▶ **Goal of the exercise**:
Exact copies of all the records are to be output.

------------------------------------

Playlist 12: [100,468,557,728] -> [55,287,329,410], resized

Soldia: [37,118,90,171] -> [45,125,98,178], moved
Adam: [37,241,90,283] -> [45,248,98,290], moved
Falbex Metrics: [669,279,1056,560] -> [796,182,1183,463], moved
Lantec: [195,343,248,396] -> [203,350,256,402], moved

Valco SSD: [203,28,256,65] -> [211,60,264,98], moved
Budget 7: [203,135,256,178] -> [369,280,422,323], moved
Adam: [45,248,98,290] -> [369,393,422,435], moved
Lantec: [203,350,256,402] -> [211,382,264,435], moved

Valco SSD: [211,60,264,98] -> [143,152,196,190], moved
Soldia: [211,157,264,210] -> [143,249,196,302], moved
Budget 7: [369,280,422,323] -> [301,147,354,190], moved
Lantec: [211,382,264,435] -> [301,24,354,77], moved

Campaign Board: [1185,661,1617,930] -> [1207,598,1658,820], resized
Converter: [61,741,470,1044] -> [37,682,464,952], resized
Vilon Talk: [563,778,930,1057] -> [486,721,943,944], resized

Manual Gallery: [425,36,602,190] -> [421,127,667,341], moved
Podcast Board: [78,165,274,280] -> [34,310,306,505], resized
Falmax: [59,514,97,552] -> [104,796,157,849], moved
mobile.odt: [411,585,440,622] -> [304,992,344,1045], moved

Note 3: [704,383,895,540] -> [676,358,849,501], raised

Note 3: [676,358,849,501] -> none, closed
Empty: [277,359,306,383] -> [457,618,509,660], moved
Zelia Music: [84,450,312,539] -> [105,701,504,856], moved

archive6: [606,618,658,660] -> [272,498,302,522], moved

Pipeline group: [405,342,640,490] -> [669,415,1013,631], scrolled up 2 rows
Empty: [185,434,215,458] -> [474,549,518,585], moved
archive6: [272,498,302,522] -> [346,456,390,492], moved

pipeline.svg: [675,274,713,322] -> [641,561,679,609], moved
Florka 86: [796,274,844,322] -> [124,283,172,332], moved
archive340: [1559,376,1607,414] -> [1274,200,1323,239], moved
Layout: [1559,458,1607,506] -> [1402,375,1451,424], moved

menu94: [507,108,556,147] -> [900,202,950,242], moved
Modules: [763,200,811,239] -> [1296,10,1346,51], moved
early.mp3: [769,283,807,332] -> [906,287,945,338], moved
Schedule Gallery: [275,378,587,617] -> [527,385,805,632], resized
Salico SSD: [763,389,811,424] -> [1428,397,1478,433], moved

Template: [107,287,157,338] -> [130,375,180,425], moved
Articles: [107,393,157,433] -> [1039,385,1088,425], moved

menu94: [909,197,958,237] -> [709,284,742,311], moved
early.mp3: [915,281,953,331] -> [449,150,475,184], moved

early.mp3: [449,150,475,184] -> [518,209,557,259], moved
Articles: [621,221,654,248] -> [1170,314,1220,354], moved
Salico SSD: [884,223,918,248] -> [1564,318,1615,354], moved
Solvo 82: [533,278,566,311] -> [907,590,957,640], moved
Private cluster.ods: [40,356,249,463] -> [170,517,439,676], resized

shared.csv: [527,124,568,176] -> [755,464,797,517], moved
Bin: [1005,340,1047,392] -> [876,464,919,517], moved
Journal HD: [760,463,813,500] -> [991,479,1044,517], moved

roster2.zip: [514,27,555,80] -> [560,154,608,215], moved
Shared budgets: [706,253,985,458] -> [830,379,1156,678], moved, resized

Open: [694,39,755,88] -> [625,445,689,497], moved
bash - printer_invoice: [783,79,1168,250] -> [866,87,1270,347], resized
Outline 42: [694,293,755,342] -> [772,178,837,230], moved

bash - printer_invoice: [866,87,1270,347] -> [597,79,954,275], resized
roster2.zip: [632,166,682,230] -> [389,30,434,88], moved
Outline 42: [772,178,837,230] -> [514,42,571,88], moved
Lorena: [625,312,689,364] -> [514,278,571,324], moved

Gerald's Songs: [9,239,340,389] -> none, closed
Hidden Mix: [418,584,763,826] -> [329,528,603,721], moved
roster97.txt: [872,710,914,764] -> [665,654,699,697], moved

------------------------------------

▶ **Solution**:
Playlist 12: [100,468,557,728] -> [55,287,329,410], resized

Soldia: [37,118,90,171] -> [45,125,98,178], moved
Adam: [37,241,90,283] -> [45,248,98,290], moved
Falbex Metrics: [669,279,1056,560] -> [796,182,1183,463], moved
Lantec: [195,343,248,396] -> [203,350,256,402], moved

Valco SSD: [203,28,256,65] -> [211,60,264,98], moved
Budget 7: [203,135,256,178] -> [369,280,422,323], moved
Adam: [45,248,98,290] -> [369,393,422,435], moved
Lantec: [203,350,256,402] -> [211,382,264,435], moved

Valco SSD: [211,60,264,98] -> [143,152,196,190], moved
Soldia: [211,157,264,210] -> [143,249,196,302], moved
Budget 7: [369,280,422,323] -> [301,147,354,190], moved
Lantec: [211,382,264,435] -> [301,24,354,77], moved

Campaign Board: [1185,661,1617,930] -> [1207,598,1658,820], resized
Converter: [61,741,470,1044] -> [37,682,464,952], resized
Vilon Talk: [563,778,930,1057] -> [486,721,943,944], resized

Manual Gallery: [425,36,602,190] -> [421,127,667,341], moved
Podcast Board: [78,165,274,280] -> [34,310,306,505], resized
Falmax: [59,514,97,552] -> [104,796,157,849], moved
mobile.odt: [411,585,440,622] -> [304,992,344,1045], moved

Note 3: [704,383,895,540] -> [676,358,849,501], raised

Note 3: [676,358,849,501] -> none, closed
Empty: [277,359,306,383] -> [457,618,509,660], moved
Zelia Music: [84,450,312,539] -> [105,701,504,856], moved

archive6: [606,618,658,660] -> [272,498,302,522], moved

Pipeline group: [405,342,640,490] -> [669,415,1013,631], scrolled up 2 rows
Empty: [185,434,215,458] -> [474,549,518,585], moved
archive6: [272,498,302,522] -> [346,456,390,492], moved

pipeline.svg: [675,274,713,322] -> [641,561,679,609], moved
Florka 86: [796,274,844,322] -> [124,283,172,332], moved
archive340: [1559,376,1607,414] -> [1274,200,1323,239], moved
Layout: [1559,458,1607,506] -> [1402,375,1451,424], moved

menu94: [507,108,556,147] -> [900,202,950,242], moved
Modules: [763,200,811,239] -> [1296,10,1346,51], moved
early.mp3: [769,283,807,332] -> [906,287,945,338], moved
Schedule Gallery: [275,378,587,617] -> [527,385,805,632], resized
Salico SSD: [763,389,811,424] -> [1428,397,1478,433], moved

Template: [107,287,157,338] -> [130,375,180,425], moved
Articles: [107,393,157,433] -> [1039,385,1088,425], moved

menu94: [909,197,958,237] -> [709,284,742,311], moved
early.mp3: [915,281,953,331] -> [449,150,475,184], moved

early.mp3: [449,150,475,184] -> [518,209,557,259], moved
Articles: [621,221,654,248] -> [1170,314,1220,354], moved
Salico SSD: [884,223,918,248] -> [1564,318,1615,354], moved
Solvo 82: [533,278,566,311] -> [907,590,957,640], moved
Private cluster.ods: [40,356,249,463] -> [170,517,439,676], resized

shared.csv: [527,124,568,176] -> [755,464,797,517], moved
Bin: [1005,340,1047,392] -> [876,464,919,517], moved
Journal HD: [760,463,813,500] -> [991,479,1044,517], moved

roster2.zip: [514,27,555,80] -> [560,154,608,215], moved
Shared budgets: [706,253,985,458] -> [830,379,1156,678], moved, resized

Open: [694,39,755,88] -> [625,445,689,497], moved
bash - printer_invoice: [783,79,1168,250] -> [866,87,1270,347], resized
Outline 42: [694,293,755,342] -> [772,178,837,230], moved

bash - printer_invoice: [866,87,1270,347] -> [597,79,954,275], resized
roster2.zip: [632,166,682,230] -> [389,30,434,88], moved
Outline 42: [772,178,837,230] -> [514,42,571,88], moved
Lorena: [625,312,689,364] -> [514,278,571,324], moved

Gerald's Songs: [9,239,340,389] -> none, closed
Hidden Mix: [418,584,763,826] -> [329,528,603,721], moved
roster97.txt: [872,710,914,764] -> [665,654,699,697], moved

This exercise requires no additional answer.